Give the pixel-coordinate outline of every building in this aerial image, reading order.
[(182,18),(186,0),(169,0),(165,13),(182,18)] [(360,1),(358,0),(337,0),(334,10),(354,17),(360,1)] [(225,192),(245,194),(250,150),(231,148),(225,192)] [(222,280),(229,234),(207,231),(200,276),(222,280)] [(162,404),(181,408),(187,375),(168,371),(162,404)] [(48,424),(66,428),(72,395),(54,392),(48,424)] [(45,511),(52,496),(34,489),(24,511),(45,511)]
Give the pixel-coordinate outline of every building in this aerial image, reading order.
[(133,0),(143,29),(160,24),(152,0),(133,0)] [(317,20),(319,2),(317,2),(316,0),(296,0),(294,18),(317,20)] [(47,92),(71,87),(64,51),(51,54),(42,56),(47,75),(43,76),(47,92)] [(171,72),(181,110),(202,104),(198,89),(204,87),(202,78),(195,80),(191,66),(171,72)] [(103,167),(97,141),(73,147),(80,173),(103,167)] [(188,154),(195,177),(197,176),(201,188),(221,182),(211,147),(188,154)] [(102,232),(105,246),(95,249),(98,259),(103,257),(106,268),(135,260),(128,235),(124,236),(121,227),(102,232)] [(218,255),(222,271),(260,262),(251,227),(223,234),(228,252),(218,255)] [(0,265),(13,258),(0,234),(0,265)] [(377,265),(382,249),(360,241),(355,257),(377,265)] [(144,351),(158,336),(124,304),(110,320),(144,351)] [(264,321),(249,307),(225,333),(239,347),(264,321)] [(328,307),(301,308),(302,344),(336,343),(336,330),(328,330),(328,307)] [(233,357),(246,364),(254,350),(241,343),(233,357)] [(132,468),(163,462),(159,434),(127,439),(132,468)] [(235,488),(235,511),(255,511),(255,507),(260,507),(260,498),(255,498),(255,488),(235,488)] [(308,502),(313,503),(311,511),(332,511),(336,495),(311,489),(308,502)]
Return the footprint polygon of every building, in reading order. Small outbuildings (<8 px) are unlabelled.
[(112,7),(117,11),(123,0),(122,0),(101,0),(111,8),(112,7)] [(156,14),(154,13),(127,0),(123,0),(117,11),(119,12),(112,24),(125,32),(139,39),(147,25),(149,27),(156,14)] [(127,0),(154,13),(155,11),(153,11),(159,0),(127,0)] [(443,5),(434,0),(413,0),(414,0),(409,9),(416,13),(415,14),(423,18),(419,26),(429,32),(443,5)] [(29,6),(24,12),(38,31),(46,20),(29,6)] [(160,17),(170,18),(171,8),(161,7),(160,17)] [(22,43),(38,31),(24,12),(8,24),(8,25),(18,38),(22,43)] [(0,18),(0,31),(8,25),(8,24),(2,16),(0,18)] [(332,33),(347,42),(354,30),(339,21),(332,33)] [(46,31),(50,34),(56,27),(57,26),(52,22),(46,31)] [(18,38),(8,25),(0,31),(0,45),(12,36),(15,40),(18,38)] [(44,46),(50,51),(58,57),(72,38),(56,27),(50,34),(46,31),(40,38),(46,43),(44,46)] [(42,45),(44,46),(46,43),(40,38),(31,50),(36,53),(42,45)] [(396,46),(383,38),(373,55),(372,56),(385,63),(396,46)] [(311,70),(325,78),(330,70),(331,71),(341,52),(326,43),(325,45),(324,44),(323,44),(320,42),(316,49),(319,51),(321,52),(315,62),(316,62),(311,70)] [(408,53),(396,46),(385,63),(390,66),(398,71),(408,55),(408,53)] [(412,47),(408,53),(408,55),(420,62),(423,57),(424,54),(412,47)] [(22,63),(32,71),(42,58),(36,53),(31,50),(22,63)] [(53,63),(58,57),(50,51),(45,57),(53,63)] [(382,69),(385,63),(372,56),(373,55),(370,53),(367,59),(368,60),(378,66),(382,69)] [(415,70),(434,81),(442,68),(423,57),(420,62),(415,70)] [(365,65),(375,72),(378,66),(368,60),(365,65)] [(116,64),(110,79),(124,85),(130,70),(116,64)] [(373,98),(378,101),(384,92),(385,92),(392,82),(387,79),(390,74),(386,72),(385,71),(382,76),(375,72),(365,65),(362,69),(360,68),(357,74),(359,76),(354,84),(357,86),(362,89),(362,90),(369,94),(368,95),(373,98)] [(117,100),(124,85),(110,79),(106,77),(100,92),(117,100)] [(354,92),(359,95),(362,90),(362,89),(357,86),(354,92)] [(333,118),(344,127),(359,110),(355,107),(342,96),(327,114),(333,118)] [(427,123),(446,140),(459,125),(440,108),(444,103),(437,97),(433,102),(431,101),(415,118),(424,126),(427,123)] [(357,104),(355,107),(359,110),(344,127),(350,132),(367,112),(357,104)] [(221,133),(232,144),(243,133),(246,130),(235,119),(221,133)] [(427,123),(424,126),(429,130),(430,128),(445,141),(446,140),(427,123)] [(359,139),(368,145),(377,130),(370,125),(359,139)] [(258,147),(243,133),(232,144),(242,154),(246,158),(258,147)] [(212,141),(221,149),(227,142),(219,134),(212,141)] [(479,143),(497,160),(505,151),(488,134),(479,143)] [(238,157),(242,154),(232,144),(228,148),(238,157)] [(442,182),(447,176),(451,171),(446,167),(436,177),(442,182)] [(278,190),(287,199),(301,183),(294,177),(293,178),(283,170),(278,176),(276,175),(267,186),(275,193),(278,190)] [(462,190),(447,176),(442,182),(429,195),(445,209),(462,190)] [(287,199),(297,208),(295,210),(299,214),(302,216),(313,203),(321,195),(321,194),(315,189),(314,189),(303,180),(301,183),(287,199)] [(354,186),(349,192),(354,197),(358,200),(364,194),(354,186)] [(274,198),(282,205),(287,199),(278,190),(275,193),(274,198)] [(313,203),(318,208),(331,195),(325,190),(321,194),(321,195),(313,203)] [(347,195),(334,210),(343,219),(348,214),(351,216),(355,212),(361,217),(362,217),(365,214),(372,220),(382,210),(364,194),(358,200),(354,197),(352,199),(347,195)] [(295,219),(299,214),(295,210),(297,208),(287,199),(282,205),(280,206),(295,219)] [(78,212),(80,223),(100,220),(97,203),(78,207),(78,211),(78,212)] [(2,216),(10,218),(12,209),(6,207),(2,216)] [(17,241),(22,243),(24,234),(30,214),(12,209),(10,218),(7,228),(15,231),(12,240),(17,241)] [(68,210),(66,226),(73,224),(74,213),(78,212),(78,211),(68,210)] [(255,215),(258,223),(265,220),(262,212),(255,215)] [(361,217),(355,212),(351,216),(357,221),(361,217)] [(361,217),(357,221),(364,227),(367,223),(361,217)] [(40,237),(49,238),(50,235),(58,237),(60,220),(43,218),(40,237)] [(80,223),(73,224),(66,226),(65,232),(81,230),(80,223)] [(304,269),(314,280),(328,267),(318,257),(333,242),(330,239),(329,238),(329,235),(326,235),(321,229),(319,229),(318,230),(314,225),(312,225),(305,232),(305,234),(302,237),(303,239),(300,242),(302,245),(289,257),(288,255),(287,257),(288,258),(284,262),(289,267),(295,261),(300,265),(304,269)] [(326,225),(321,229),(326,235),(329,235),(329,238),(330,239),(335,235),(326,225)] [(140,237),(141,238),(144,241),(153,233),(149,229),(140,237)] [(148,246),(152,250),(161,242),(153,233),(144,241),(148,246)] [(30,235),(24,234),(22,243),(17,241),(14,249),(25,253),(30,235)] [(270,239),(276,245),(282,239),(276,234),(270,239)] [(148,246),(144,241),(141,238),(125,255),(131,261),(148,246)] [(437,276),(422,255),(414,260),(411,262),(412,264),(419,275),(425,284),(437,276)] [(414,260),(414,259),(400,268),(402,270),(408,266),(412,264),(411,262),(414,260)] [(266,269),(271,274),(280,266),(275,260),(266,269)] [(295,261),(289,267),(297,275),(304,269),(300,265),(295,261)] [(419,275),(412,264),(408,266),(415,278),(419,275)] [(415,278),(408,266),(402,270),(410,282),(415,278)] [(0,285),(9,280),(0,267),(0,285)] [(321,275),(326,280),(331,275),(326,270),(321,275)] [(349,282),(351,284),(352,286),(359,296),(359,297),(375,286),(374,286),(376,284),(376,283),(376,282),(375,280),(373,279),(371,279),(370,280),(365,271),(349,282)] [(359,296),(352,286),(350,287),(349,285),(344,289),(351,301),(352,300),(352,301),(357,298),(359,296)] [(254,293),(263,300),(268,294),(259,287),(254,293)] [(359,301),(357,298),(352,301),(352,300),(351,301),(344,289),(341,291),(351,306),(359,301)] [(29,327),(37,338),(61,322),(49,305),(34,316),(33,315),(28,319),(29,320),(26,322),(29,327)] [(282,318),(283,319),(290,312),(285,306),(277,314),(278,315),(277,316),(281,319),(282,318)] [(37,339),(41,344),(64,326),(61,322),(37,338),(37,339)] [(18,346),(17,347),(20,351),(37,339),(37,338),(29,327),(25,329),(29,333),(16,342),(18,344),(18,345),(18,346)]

EXERCISE ::
Quote the listing word for word, from its first line up to and including the line containing "Return the footprint".

TASK SOLUTION ::
Give the pixel-coordinate outline of every building in this aerial image, reading order.
[(182,18),(186,0),(169,0),(165,13),(182,18)] [(360,1),(358,0),(337,0),(334,10),(354,17),(360,1)] [(225,192),(245,194),(250,150),(231,148),(225,192)] [(222,280),(229,234),(207,231),(200,276),(222,280)] [(162,404),(181,408),(187,375),(168,371),(162,404)] [(48,424),(66,428),(72,395),(54,392),(48,424)] [(45,511),(52,496),(34,489),(24,511),(45,511)]
Give the pixel-coordinate outline of every building in this aerial image, reading order.
[(133,0),(143,29),(160,24),(152,0),(133,0)] [(317,20),(319,2),(317,2),(316,0),(296,0),(294,18),(317,20)] [(47,92),(71,87),(64,51),(51,54),(42,56),(47,75),(43,76),(47,92)] [(171,72),(181,110),(202,104),(198,89),(204,87),(202,78),(195,80),(191,66),(171,72)] [(103,167),(97,141),(73,147),(80,173),(103,167)] [(188,154),(195,177),(197,176),(201,188),(221,182),(211,147),(188,154)] [(102,232),(105,246),(95,249),(98,259),(103,257),(106,268),(135,260),(128,235),(124,236),(121,227),(102,232)] [(218,255),(222,271),(260,262),(251,227),(223,234),(228,252),(218,255)] [(0,265),(13,258),(0,234),(0,265)] [(377,265),(382,249),(360,241),(355,257),(377,265)] [(144,351),(158,336),(124,304),(110,320),(144,351)] [(264,321),(249,307),(225,333),(239,347),(264,321)] [(328,307),(301,308),(302,344),(336,343),(336,330),(328,330),(328,307)] [(233,357),(246,364),(254,350),(241,343),(233,357)] [(132,468),(163,462),(159,434),(127,439),(132,468)] [(235,488),(235,511),(255,511),(255,507),(260,507),(260,498),(255,498),(255,488),(235,488)] [(308,502),(313,503),(311,511),(332,511),(336,495),(311,489),(308,502)]
Return the footprint polygon of every building, in reading order. Small outbuildings (<8 px) are unlabelled.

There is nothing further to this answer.